■ How to complete this task
Within the listing below, show every line that contains the word "blue".

# # # #

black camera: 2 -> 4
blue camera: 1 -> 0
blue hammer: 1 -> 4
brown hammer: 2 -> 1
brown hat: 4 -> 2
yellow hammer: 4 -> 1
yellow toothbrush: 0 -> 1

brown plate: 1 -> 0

# # # #

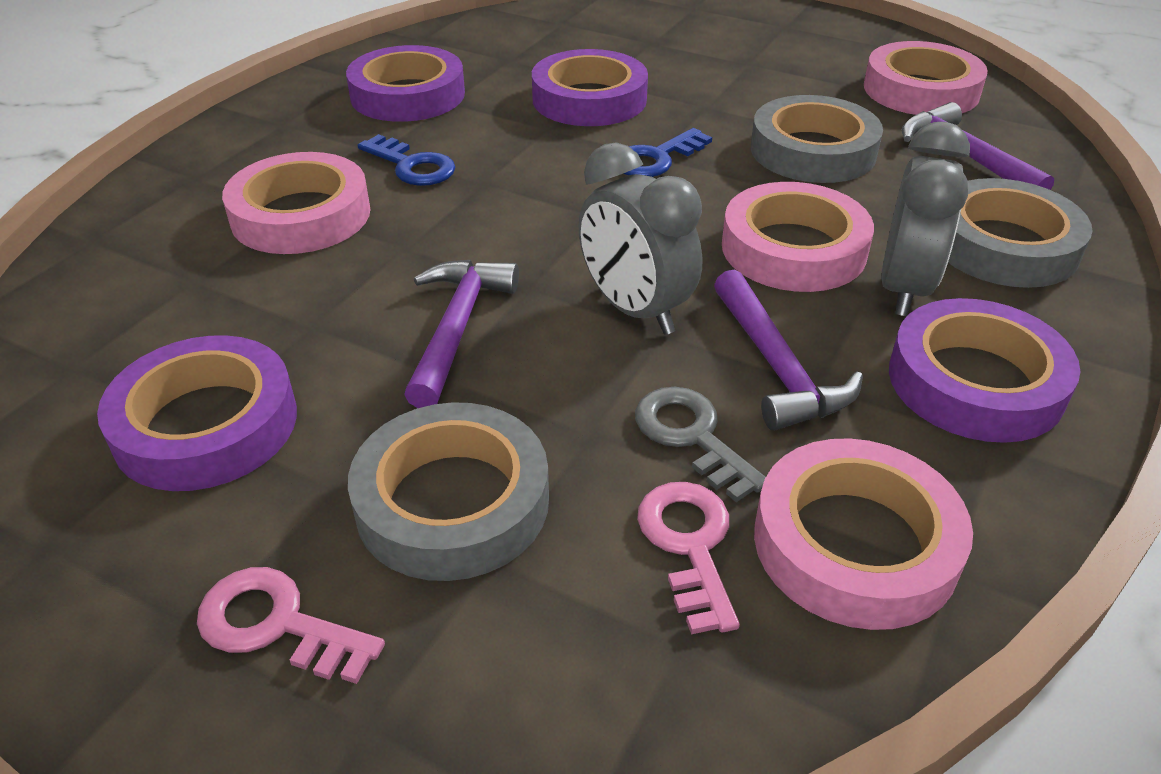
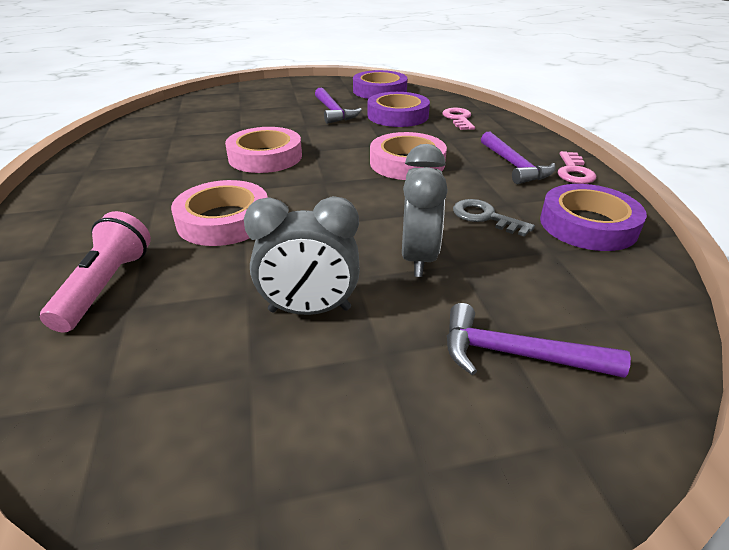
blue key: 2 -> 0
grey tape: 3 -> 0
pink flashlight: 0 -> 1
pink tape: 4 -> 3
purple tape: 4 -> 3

# # # #

■ Task solution
blue camera: 1 -> 0
blue hammer: 1 -> 4
blue key: 2 -> 0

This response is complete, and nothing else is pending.